Assignment:
Rewrite all the lines below, changing every "joystick" to "game controller" and keeping everything else the same.

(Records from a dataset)
*** Block opens ***

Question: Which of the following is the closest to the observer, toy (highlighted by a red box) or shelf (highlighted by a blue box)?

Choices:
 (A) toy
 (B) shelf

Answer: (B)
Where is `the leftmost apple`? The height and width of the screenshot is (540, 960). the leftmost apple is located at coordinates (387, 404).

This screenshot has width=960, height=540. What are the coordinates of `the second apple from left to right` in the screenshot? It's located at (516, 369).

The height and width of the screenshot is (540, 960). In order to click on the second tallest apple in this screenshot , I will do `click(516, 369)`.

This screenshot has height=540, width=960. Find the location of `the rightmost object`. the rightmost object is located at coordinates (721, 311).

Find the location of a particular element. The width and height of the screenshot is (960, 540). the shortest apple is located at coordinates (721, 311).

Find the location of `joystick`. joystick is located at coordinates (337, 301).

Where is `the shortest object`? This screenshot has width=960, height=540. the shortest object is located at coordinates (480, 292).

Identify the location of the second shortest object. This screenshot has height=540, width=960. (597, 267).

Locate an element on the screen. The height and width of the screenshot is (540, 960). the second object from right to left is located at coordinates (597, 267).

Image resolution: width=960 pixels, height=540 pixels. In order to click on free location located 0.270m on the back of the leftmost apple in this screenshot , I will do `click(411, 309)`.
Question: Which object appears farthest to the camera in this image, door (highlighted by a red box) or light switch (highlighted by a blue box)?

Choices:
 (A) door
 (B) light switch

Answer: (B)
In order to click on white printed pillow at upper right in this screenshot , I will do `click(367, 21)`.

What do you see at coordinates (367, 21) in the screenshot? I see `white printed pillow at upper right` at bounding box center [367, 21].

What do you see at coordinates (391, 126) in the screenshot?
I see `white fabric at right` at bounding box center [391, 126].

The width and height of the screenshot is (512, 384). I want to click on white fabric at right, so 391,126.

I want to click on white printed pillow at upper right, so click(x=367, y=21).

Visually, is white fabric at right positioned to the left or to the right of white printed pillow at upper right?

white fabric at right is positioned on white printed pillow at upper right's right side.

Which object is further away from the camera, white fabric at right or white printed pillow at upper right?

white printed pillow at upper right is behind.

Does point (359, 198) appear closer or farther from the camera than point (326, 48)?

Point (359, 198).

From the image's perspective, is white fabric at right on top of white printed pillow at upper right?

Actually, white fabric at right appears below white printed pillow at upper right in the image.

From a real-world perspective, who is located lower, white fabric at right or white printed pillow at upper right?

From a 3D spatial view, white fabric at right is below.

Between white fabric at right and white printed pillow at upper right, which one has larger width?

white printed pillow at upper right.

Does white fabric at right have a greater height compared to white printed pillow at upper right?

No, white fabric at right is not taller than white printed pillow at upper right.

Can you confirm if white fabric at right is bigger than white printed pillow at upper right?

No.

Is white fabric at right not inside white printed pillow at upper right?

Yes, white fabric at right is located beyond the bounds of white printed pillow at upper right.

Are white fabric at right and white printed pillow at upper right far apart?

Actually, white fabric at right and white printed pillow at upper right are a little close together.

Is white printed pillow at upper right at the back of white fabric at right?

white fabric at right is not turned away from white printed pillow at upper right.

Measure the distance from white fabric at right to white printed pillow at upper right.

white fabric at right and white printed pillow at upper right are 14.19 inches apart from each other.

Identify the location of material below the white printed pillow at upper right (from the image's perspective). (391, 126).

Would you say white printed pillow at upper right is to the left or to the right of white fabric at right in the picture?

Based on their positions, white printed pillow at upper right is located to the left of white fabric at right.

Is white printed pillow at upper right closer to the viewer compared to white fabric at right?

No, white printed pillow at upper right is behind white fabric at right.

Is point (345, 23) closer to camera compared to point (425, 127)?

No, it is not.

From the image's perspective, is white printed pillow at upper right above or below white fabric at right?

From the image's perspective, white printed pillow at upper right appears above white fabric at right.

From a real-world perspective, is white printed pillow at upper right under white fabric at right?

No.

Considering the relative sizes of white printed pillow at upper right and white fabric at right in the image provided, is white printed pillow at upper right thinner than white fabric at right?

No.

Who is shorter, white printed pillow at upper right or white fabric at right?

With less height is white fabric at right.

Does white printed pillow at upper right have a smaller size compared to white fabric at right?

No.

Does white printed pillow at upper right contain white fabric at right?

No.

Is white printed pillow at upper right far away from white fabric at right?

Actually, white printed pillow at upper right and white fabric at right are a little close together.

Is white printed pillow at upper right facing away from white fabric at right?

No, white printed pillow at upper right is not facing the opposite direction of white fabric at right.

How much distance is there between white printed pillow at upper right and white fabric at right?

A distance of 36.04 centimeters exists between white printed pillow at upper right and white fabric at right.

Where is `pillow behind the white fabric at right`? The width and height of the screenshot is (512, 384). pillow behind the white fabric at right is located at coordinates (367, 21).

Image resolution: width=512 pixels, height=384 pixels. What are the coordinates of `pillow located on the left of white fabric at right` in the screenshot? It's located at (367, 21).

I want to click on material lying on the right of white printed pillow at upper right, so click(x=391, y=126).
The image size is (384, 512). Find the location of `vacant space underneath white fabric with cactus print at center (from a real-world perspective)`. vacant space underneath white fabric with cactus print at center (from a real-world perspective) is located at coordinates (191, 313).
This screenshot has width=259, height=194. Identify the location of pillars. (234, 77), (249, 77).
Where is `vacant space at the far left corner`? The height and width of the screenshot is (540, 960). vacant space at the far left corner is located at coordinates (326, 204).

*** Block closes ***

Result for this task:
Question: Which of the following is the closest to the observer, toy (highlighted by a red box) or shelf (highlighted by a blue box)?

Choices:
 (A) toy
 (B) shelf

Answer: (B)
Where is `the leftmost apple`? The height and width of the screenshot is (540, 960). the leftmost apple is located at coordinates (387, 404).

This screenshot has width=960, height=540. What are the coordinates of `the second apple from left to right` in the screenshot? It's located at (516, 369).

The height and width of the screenshot is (540, 960). In order to click on the second tallest apple in this screenshot , I will do `click(516, 369)`.

This screenshot has height=540, width=960. Find the location of `the rightmost object`. the rightmost object is located at coordinates (721, 311).

Find the location of a particular element. The width and height of the screenshot is (960, 540). the shortest apple is located at coordinates (721, 311).

Find the location of `game controller`. game controller is located at coordinates (337, 301).

Where is `the shortest object`? This screenshot has width=960, height=540. the shortest object is located at coordinates (480, 292).

Identify the location of the second shortest object. This screenshot has height=540, width=960. (597, 267).

Locate an element on the screen. The height and width of the screenshot is (540, 960). the second object from right to left is located at coordinates (597, 267).

Image resolution: width=960 pixels, height=540 pixels. In order to click on free location located 0.270m on the back of the leftmost apple in this screenshot , I will do `click(411, 309)`.
Question: Which object appears farthest to the camera in this image, door (highlighted by a red box) or light switch (highlighted by a blue box)?

Choices:
 (A) door
 (B) light switch

Answer: (B)
In order to click on white printed pillow at upper right in this screenshot , I will do `click(367, 21)`.

What do you see at coordinates (367, 21) in the screenshot? I see `white printed pillow at upper right` at bounding box center [367, 21].

What do you see at coordinates (391, 126) in the screenshot?
I see `white fabric at right` at bounding box center [391, 126].

The width and height of the screenshot is (512, 384). I want to click on white fabric at right, so 391,126.

I want to click on white printed pillow at upper right, so click(x=367, y=21).

Visually, is white fabric at right positioned to the left or to the right of white printed pillow at upper right?

white fabric at right is positioned on white printed pillow at upper right's right side.

Which object is further away from the camera, white fabric at right or white printed pillow at upper right?

white printed pillow at upper right is behind.

Does point (359, 198) appear closer or farther from the camera than point (326, 48)?

Point (359, 198).

From the image's perspective, is white fabric at right on top of white printed pillow at upper right?

Actually, white fabric at right appears below white printed pillow at upper right in the image.

From a real-world perspective, who is located lower, white fabric at right or white printed pillow at upper right?

From a 3D spatial view, white fabric at right is below.

Between white fabric at right and white printed pillow at upper right, which one has larger width?

white printed pillow at upper right.

Does white fabric at right have a greater height compared to white printed pillow at upper right?

No, white fabric at right is not taller than white printed pillow at upper right.

Can you confirm if white fabric at right is bigger than white printed pillow at upper right?

No.

Is white fabric at right not inside white printed pillow at upper right?

Yes, white fabric at right is located beyond the bounds of white printed pillow at upper right.

Are white fabric at right and white printed pillow at upper right far apart?

Actually, white fabric at right and white printed pillow at upper right are a little close together.

Is white printed pillow at upper right at the back of white fabric at right?

white fabric at right is not turned away from white printed pillow at upper right.

Measure the distance from white fabric at right to white printed pillow at upper right.

white fabric at right and white printed pillow at upper right are 14.19 inches apart from each other.

Identify the location of material below the white printed pillow at upper right (from the image's perspective). (391, 126).

Would you say white printed pillow at upper right is to the left or to the right of white fabric at right in the picture?

Based on their positions, white printed pillow at upper right is located to the left of white fabric at right.

Is white printed pillow at upper right closer to the viewer compared to white fabric at right?

No, white printed pillow at upper right is behind white fabric at right.

Is point (345, 23) closer to camera compared to point (425, 127)?

No, it is not.

From the image's perspective, is white printed pillow at upper right above or below white fabric at right?

From the image's perspective, white printed pillow at upper right appears above white fabric at right.

From a real-world perspective, is white printed pillow at upper right under white fabric at right?

No.

Considering the relative sizes of white printed pillow at upper right and white fabric at right in the image provided, is white printed pillow at upper right thinner than white fabric at right?

No.

Who is shorter, white printed pillow at upper right or white fabric at right?

With less height is white fabric at right.

Does white printed pillow at upper right have a smaller size compared to white fabric at right?

No.

Does white printed pillow at upper right contain white fabric at right?

No.

Is white printed pillow at upper right far away from white fabric at right?

Actually, white printed pillow at upper right and white fabric at right are a little close together.

Is white printed pillow at upper right facing away from white fabric at right?

No, white printed pillow at upper right is not facing the opposite direction of white fabric at right.

How much distance is there between white printed pillow at upper right and white fabric at right?

A distance of 36.04 centimeters exists between white printed pillow at upper right and white fabric at right.

Where is `pillow behind the white fabric at right`? The width and height of the screenshot is (512, 384). pillow behind the white fabric at right is located at coordinates (367, 21).

Image resolution: width=512 pixels, height=384 pixels. What are the coordinates of `pillow located on the left of white fabric at right` in the screenshot? It's located at (367, 21).

I want to click on material lying on the right of white printed pillow at upper right, so click(x=391, y=126).
The image size is (384, 512). Find the location of `vacant space underneath white fabric with cactus print at center (from a real-world perspective)`. vacant space underneath white fabric with cactus print at center (from a real-world perspective) is located at coordinates (191, 313).
This screenshot has width=259, height=194. Identify the location of pillars. (234, 77), (249, 77).
Where is `vacant space at the far left corner`? The height and width of the screenshot is (540, 960). vacant space at the far left corner is located at coordinates (326, 204).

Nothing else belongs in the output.